### What you have to do
All entries below are to be written out again exactly, but no picture is to be copied.

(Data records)

□ □ □ □ □ □ □

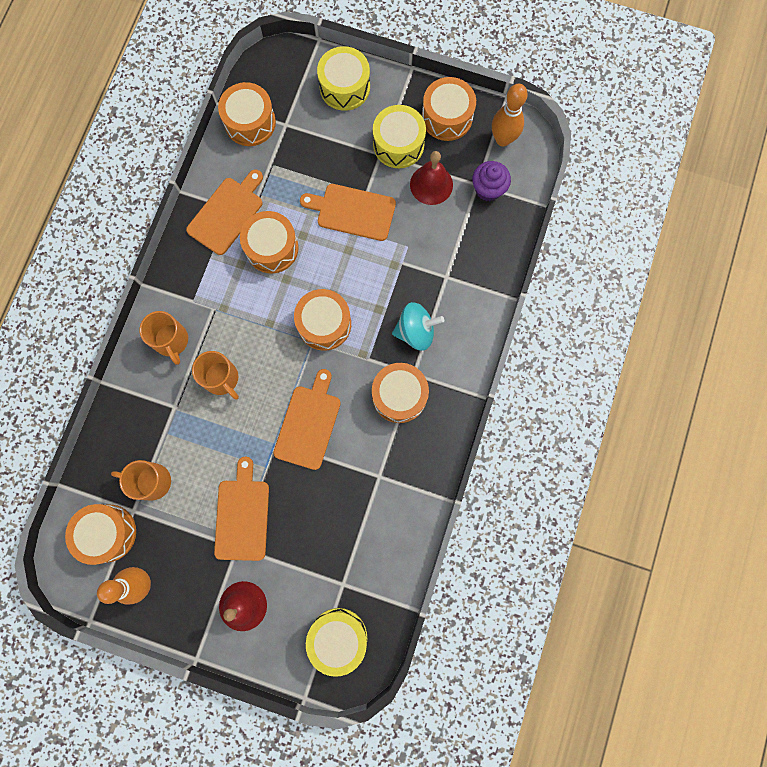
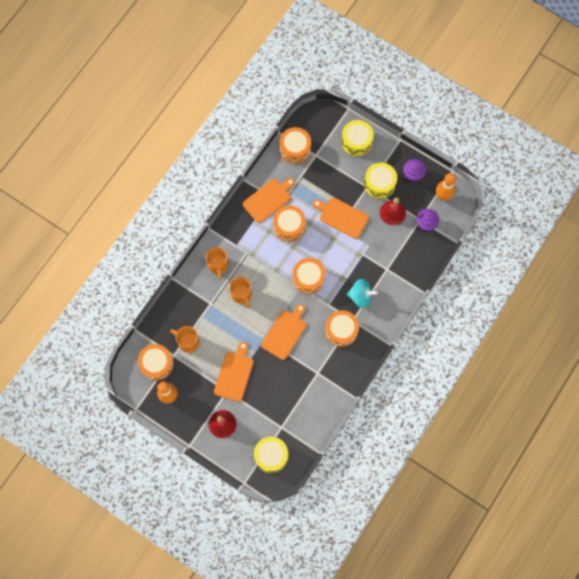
camera: 15 degrees right, 5 degrees down
orange drum [422,77,476,141] -> purple cupcake [403,159,426,182]

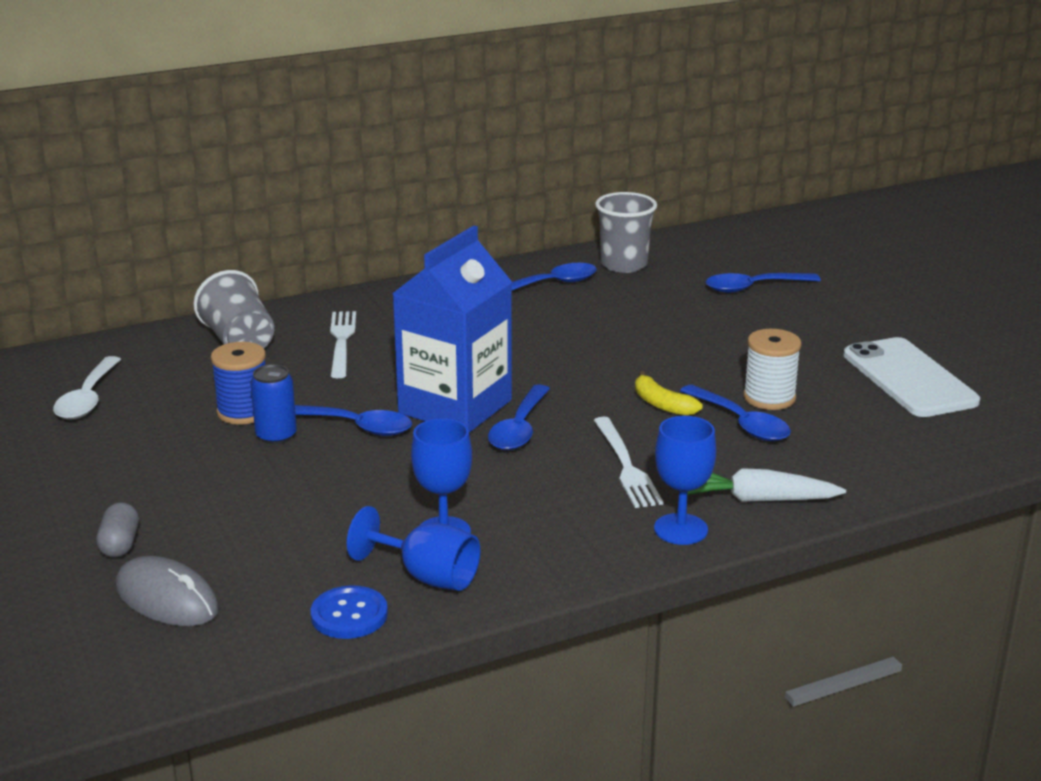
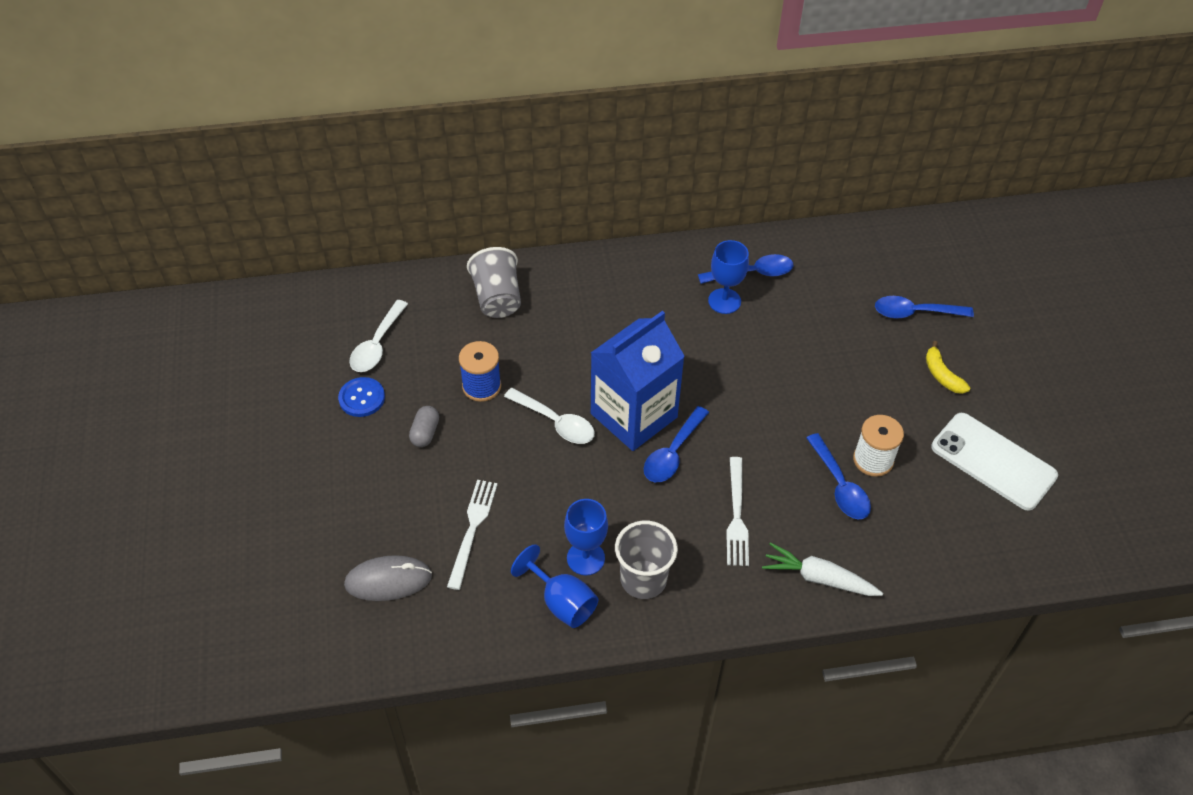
camera: 15 degrees right, 25 degrees up
grey capsule [96,502,139,558] -> grey capsule moved to [409,406,439,447]
grey mouse [115,556,219,626] -> grey mouse turned 60 degrees counterclockwise [344,555,432,601]
blue can [250,364,297,444] -> none
blue spoon [295,405,412,436] -> white spoon [504,388,595,444]
blue button [310,585,388,639] -> blue button moved to [338,377,385,417]
white fork [330,311,356,378] -> white fork moved to [447,480,498,590]
grey cup [595,192,657,273] -> grey cup moved to [615,521,678,599]
yellow banana [635,371,703,416] -> yellow banana moved to [926,341,970,394]
blue goblet [654,416,716,545] -> blue goblet moved to [708,240,749,314]
white phone [843,337,980,417] -> white phone turned 45 degrees counterclockwise [931,413,1058,511]

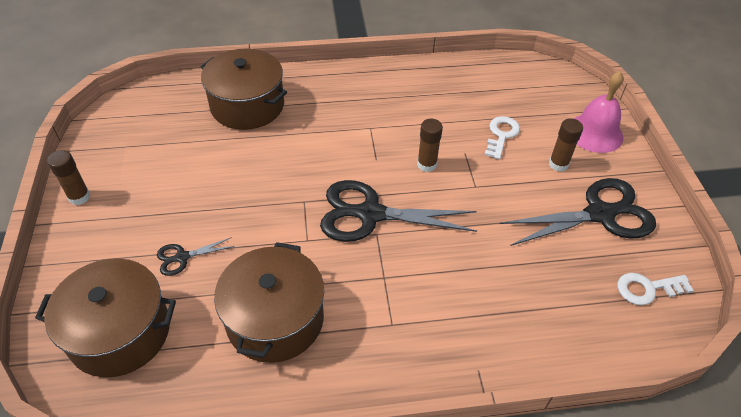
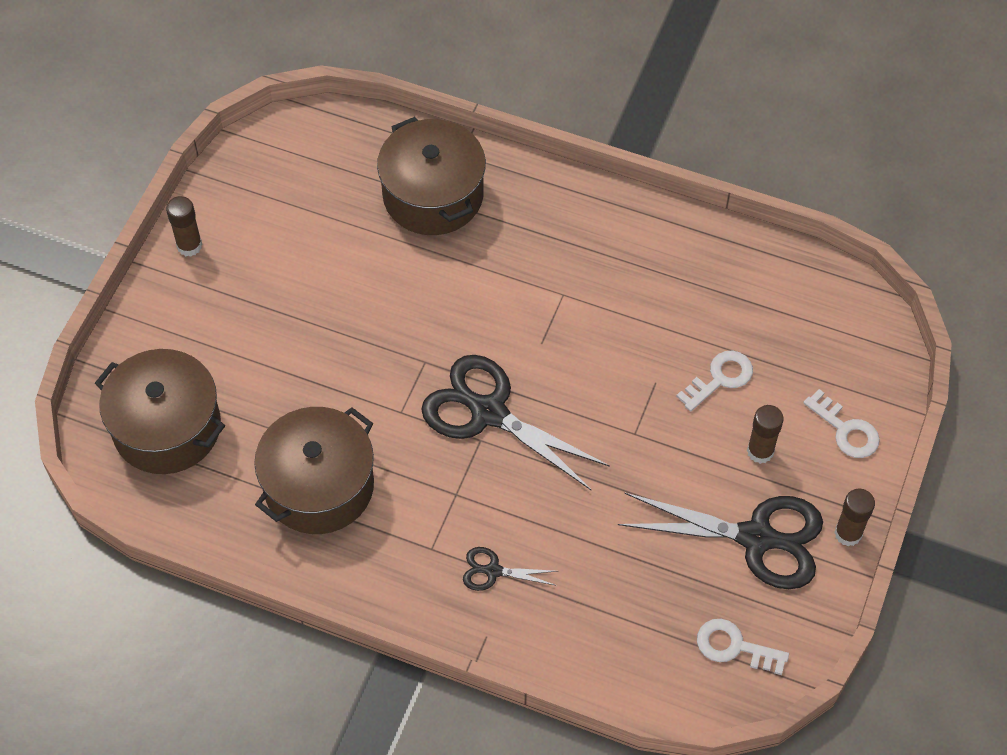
camera: 30 degrees right, 10 degrees up
black scissors [157,237,235,276] -> black scissors moved to [463,547,557,591]
brown glue stick [417,119,443,172] -> brown glue stick moved to [834,489,875,546]
pink bell [574,71,624,153] -> white key [803,389,880,458]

□ □ □ □ □ □ □

### Reply
camera: 15 degrees right, 5 degrees down
orange drum [422,77,476,141] -> purple cupcake [403,159,426,182]

camera: 15 degrees right, 25 degrees up
grey capsule [96,502,139,558] -> grey capsule moved to [409,406,439,447]
grey mouse [115,556,219,626] -> grey mouse turned 60 degrees counterclockwise [344,555,432,601]
blue can [250,364,297,444] -> none
blue spoon [295,405,412,436] -> white spoon [504,388,595,444]
blue button [310,585,388,639] -> blue button moved to [338,377,385,417]
white fork [330,311,356,378] -> white fork moved to [447,480,498,590]
grey cup [595,192,657,273] -> grey cup moved to [615,521,678,599]
yellow banana [635,371,703,416] -> yellow banana moved to [926,341,970,394]
blue goblet [654,416,716,545] -> blue goblet moved to [708,240,749,314]
white phone [843,337,980,417] -> white phone turned 45 degrees counterclockwise [931,413,1058,511]

camera: 30 degrees right, 10 degrees up
black scissors [157,237,235,276] -> black scissors moved to [463,547,557,591]
brown glue stick [417,119,443,172] -> brown glue stick moved to [834,489,875,546]
pink bell [574,71,624,153] -> white key [803,389,880,458]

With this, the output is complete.